_Directions for this task_
Begin at the line containing "cône de chantier" in the records below, end at the line containing "casque audio (blanc)", and retype each line in that span exactly. No other line and no image should appear.

_Extracted entries_
^^^^^^^^

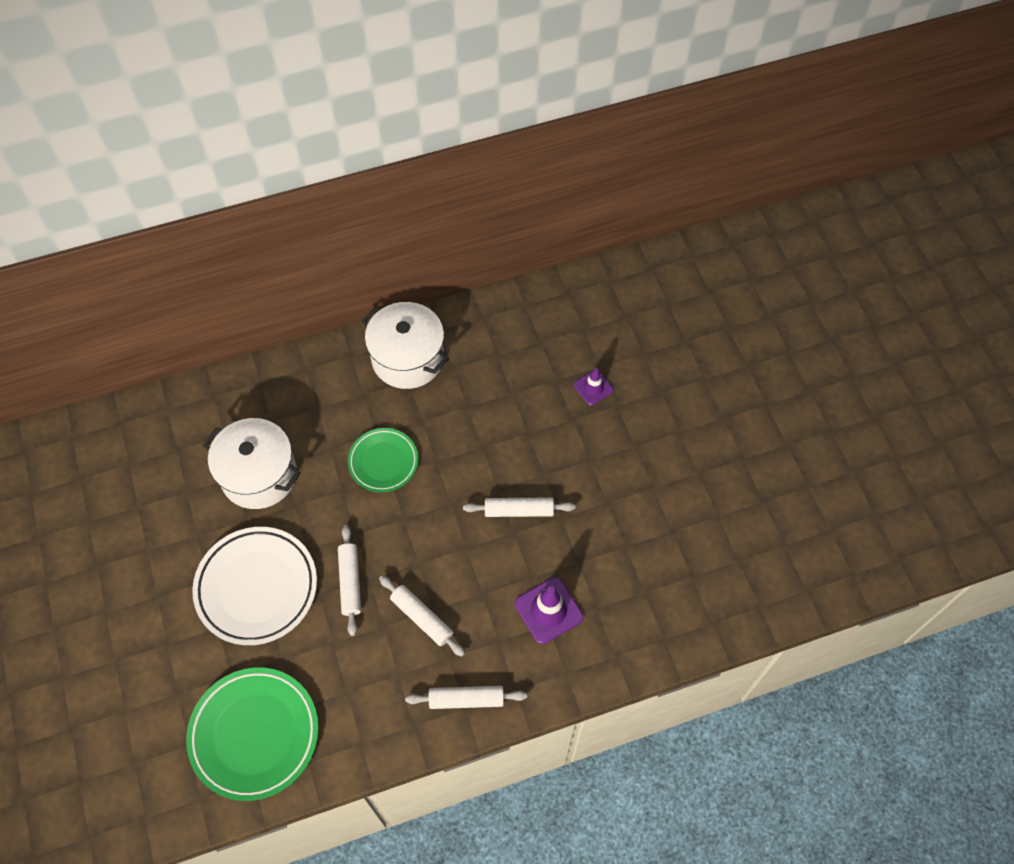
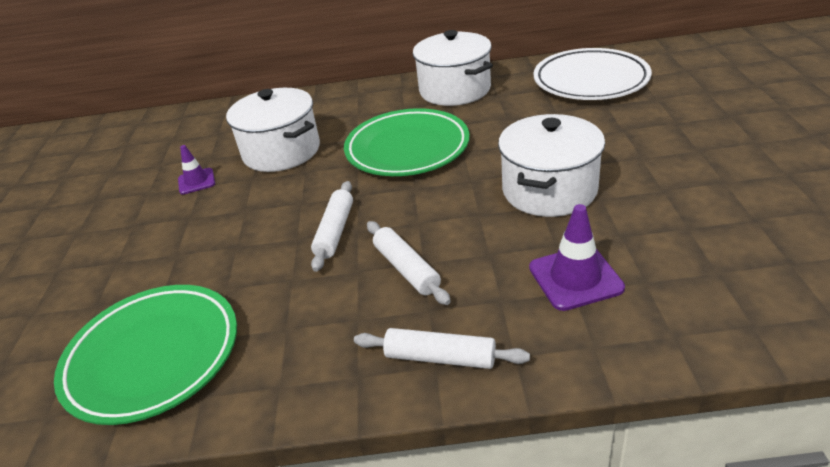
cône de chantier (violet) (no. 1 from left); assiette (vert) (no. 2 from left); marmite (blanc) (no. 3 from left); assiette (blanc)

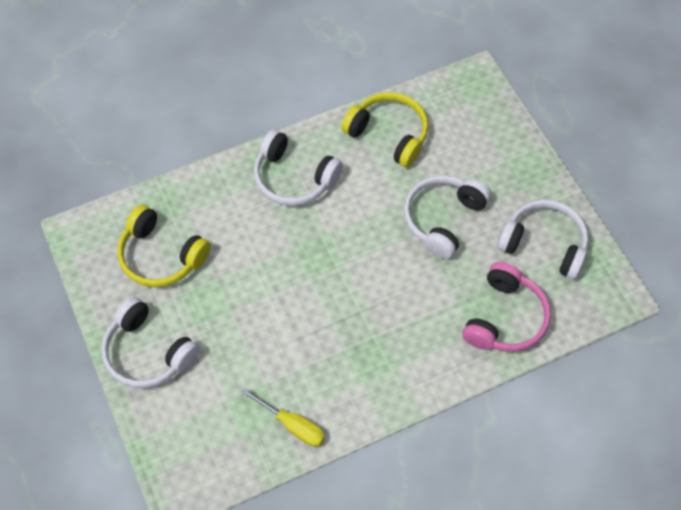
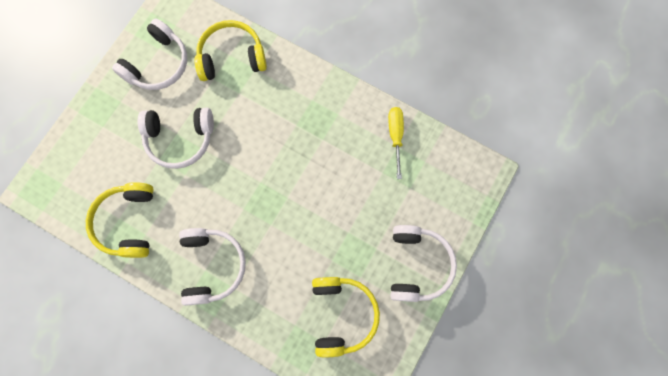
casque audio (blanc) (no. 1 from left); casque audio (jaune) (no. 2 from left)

^^^^^^^^

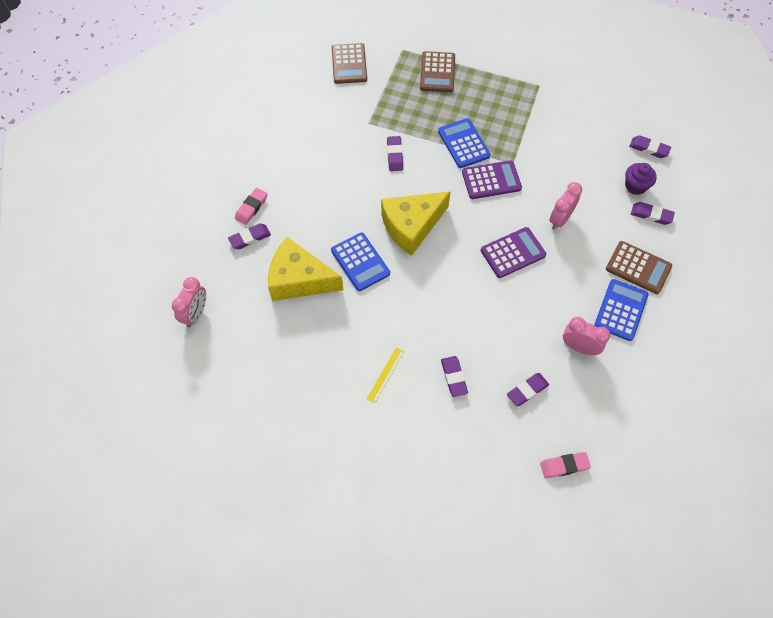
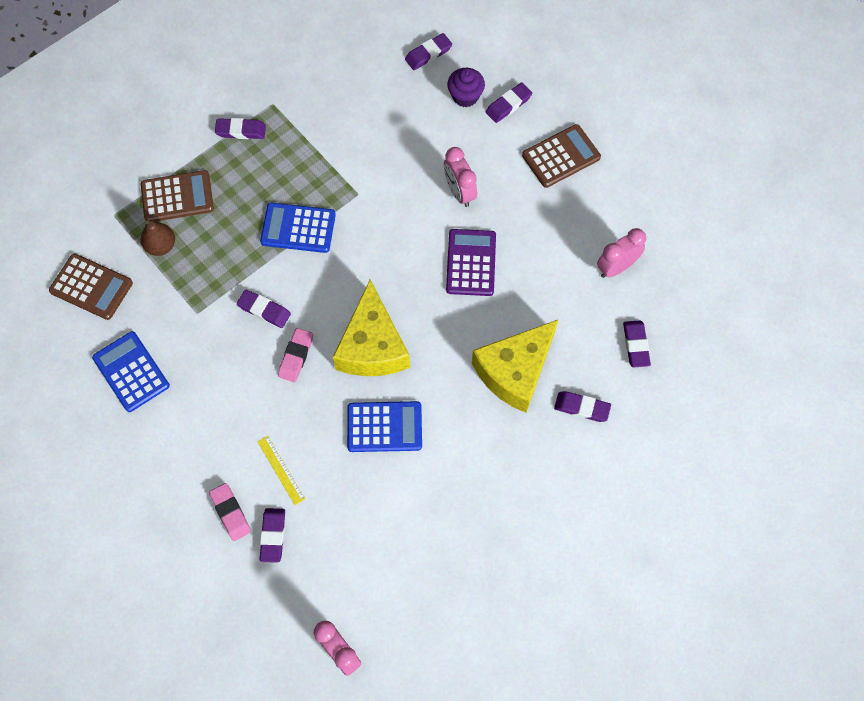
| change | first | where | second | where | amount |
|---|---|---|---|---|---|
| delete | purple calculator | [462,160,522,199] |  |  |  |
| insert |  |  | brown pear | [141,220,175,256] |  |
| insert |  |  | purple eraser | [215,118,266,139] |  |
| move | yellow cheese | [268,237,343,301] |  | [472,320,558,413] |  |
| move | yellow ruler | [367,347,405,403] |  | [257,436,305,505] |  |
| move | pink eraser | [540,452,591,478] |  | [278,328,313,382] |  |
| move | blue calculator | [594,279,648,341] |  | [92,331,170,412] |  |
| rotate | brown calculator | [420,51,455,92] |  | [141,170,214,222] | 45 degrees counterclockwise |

^^^^^^^^

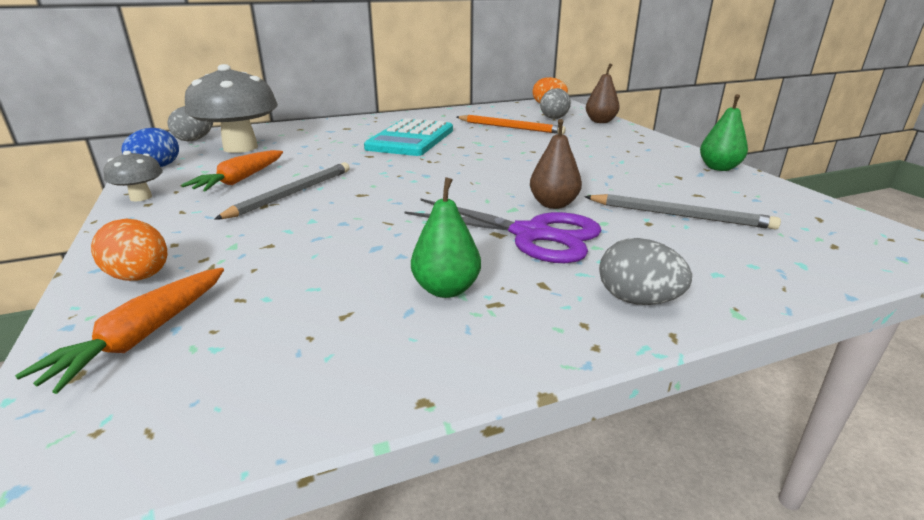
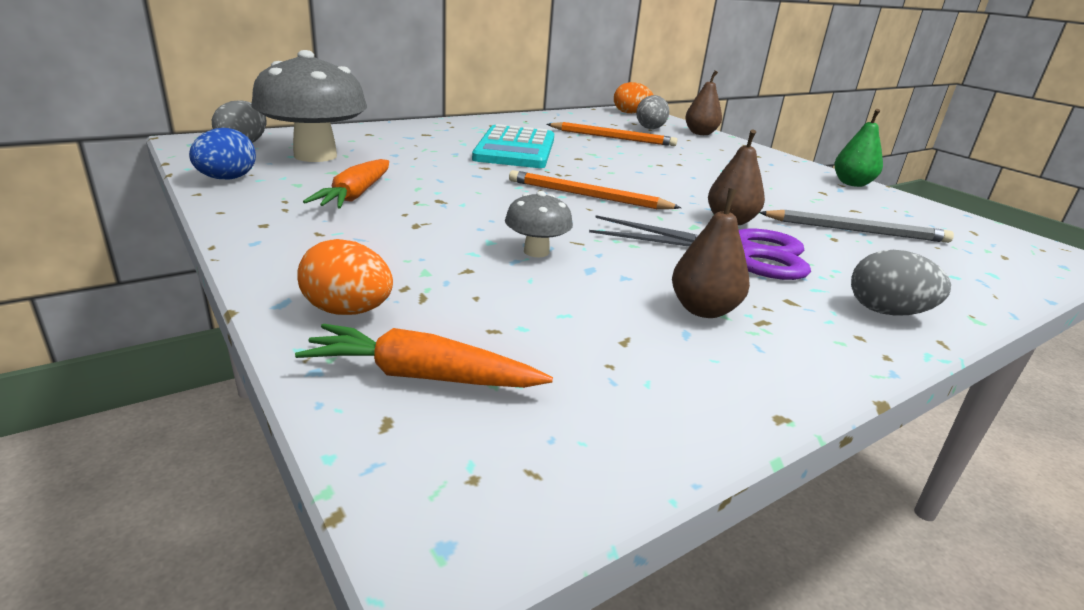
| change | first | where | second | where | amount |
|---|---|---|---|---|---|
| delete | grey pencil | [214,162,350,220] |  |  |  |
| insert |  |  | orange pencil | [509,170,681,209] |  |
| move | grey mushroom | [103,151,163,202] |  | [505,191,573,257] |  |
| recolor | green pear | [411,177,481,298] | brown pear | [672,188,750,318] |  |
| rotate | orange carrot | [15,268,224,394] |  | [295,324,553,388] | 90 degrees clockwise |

^^^^^^^^

_Response_
cône de chantier (violet) (no. 1 from left); assiette (vert) (no. 2 from left); marmite (blanc) (no. 3 from left); assiette (blanc)

casque audio (blanc) (no. 1 from left); casque audio (jaune) (no. 2 from left)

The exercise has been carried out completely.